- What is expected -
Convert the entries, from their first line through the line containing "8.81 [648, 324]" (that line included), into a JSON list of strings with one string per line, skipping any blank lines.

▽

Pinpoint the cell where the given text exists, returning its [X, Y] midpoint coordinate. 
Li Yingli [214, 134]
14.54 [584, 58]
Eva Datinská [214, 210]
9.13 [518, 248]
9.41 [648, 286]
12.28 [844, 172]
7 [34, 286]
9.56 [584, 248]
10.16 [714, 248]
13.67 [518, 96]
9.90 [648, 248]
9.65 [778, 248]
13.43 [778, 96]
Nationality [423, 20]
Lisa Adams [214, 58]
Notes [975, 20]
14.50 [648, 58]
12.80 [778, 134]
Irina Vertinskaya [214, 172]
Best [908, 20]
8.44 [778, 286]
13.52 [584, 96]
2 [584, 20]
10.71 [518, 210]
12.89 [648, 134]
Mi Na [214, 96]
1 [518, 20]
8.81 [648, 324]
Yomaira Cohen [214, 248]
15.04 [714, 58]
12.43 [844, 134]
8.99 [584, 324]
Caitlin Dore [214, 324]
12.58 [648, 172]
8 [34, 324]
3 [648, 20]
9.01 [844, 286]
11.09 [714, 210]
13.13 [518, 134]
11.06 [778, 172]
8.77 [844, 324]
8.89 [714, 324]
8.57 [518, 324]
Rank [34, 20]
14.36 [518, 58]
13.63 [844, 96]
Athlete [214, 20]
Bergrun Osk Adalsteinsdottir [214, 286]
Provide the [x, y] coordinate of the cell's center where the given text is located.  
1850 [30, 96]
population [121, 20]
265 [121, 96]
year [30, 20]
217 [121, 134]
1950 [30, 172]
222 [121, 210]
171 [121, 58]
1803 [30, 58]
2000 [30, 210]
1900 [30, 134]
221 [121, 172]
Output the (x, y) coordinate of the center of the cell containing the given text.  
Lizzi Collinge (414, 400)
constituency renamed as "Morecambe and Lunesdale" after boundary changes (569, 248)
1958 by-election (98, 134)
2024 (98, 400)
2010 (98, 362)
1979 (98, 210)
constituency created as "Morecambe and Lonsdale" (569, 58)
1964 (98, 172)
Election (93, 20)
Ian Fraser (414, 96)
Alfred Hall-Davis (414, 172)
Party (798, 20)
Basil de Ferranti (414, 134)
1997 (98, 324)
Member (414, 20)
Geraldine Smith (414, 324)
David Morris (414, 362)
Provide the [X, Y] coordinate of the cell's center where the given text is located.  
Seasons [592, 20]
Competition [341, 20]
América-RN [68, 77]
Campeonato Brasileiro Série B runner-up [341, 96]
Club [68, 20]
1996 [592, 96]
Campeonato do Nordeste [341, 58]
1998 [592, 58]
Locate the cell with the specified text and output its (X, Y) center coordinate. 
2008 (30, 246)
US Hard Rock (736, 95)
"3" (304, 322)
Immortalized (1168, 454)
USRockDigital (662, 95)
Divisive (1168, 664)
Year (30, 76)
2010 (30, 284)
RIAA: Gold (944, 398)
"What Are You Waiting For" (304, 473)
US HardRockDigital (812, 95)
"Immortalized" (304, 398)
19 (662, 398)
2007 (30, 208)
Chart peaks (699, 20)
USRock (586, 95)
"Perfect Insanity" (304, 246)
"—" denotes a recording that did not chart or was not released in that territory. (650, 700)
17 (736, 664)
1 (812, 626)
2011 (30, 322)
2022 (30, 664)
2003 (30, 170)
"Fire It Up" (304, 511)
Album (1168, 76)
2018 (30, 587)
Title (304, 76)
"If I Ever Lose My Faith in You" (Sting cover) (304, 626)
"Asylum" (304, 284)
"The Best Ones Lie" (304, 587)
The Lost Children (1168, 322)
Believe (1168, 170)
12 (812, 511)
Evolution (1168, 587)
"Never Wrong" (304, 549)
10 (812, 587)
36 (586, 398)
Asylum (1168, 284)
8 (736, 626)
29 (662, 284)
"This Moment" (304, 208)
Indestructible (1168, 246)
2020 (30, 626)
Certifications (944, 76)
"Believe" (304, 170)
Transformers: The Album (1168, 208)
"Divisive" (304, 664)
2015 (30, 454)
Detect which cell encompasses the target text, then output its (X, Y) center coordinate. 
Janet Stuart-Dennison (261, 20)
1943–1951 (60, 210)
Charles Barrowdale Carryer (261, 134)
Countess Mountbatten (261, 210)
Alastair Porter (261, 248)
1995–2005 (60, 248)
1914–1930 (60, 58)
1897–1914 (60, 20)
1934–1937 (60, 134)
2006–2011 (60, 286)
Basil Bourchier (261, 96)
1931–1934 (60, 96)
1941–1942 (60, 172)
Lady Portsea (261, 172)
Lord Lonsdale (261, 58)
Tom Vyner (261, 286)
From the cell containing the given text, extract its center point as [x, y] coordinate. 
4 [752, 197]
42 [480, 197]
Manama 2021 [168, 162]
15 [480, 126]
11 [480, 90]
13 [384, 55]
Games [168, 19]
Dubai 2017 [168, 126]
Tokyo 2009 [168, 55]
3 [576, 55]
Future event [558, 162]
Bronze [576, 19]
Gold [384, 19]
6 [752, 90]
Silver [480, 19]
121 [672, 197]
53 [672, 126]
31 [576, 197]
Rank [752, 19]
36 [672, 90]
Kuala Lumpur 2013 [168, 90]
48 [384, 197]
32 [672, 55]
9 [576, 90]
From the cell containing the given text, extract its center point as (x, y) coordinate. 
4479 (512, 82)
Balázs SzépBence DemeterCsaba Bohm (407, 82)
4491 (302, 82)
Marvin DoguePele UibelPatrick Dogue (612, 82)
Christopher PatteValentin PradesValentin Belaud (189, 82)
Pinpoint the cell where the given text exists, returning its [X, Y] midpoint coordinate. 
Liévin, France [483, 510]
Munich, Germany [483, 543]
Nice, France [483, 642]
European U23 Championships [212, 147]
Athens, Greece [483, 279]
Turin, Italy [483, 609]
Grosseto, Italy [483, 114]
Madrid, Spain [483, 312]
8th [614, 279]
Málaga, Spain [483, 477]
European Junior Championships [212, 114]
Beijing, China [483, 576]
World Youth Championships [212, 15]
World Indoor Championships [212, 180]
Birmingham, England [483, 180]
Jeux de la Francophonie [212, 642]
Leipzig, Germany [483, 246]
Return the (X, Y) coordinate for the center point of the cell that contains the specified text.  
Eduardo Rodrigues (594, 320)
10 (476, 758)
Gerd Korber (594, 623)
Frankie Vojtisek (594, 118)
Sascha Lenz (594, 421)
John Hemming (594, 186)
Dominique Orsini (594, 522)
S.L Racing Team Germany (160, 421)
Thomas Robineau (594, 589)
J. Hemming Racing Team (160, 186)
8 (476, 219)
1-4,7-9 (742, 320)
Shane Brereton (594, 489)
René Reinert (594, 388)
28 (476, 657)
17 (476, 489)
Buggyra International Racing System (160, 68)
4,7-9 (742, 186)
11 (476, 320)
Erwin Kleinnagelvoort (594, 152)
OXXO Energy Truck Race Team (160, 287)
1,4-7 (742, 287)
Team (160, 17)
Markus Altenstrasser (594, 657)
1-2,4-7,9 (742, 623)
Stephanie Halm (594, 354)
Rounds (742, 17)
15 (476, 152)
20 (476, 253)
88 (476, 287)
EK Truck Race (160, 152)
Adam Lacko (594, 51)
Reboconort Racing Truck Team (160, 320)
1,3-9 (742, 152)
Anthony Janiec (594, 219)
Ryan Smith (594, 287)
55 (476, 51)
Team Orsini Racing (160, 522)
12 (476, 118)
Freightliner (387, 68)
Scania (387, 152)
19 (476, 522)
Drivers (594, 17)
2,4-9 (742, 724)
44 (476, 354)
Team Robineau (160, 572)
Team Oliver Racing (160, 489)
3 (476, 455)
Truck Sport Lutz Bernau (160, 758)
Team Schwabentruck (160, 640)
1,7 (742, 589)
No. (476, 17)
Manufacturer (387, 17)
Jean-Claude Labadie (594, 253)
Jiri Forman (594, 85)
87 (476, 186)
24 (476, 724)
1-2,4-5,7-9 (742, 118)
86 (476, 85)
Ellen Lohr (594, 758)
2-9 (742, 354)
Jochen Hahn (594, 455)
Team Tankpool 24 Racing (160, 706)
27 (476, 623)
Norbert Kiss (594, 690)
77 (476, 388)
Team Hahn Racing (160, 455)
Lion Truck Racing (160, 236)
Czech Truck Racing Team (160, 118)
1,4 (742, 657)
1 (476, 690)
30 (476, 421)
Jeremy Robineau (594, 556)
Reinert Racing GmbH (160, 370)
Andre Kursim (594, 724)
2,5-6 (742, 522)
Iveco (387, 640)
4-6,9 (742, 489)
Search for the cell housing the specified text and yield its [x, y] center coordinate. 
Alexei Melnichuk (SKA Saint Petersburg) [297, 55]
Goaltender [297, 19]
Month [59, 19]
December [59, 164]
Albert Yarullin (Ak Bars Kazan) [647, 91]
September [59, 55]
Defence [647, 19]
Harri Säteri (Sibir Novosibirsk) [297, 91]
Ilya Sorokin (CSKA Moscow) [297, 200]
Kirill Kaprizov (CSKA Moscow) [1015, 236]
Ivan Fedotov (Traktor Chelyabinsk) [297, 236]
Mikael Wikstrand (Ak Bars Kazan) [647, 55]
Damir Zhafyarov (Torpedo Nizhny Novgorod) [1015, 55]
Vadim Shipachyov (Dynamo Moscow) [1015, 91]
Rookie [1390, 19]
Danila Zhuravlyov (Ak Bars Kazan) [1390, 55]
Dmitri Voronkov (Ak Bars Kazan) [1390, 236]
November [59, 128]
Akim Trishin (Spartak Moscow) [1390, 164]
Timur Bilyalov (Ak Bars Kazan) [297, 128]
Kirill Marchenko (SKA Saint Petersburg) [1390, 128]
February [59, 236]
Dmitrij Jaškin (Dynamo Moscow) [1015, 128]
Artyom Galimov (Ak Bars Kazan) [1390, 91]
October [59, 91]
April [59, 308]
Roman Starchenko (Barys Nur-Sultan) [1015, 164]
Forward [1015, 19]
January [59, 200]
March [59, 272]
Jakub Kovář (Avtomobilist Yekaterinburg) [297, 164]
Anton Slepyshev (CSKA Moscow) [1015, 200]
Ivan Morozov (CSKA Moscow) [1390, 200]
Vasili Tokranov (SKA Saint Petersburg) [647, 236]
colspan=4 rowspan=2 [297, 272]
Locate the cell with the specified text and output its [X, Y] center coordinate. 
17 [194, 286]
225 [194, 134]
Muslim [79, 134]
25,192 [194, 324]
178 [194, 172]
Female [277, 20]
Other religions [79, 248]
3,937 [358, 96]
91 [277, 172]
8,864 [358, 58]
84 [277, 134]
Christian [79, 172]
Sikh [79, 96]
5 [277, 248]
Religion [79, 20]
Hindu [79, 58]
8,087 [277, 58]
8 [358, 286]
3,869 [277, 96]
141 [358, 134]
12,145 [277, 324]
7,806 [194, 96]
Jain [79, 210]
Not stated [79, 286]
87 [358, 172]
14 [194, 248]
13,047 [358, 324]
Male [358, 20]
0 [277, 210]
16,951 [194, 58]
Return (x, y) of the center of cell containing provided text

△

- The answer -
[
  "Pinpoint the cell where the given text exists, returning its [X, Y] midpoint coordinate. ",
  "Li Yingli [214, 134]",
  "14.54 [584, 58]",
  "Eva Datinská [214, 210]",
  "9.13 [518, 248]",
  "9.41 [648, 286]",
  "12.28 [844, 172]",
  "7 [34, 286]",
  "9.56 [584, 248]",
  "10.16 [714, 248]",
  "13.67 [518, 96]",
  "9.90 [648, 248]",
  "9.65 [778, 248]",
  "13.43 [778, 96]",
  "Nationality [423, 20]",
  "Lisa Adams [214, 58]",
  "Notes [975, 20]",
  "14.50 [648, 58]",
  "12.80 [778, 134]",
  "Irina Vertinskaya [214, 172]",
  "Best [908, 20]",
  "8.44 [778, 286]",
  "13.52 [584, 96]",
  "2 [584, 20]",
  "10.71 [518, 210]",
  "12.89 [648, 134]",
  "Mi Na [214, 96]",
  "1 [518, 20]",
  "8.81 [648, 324]"
]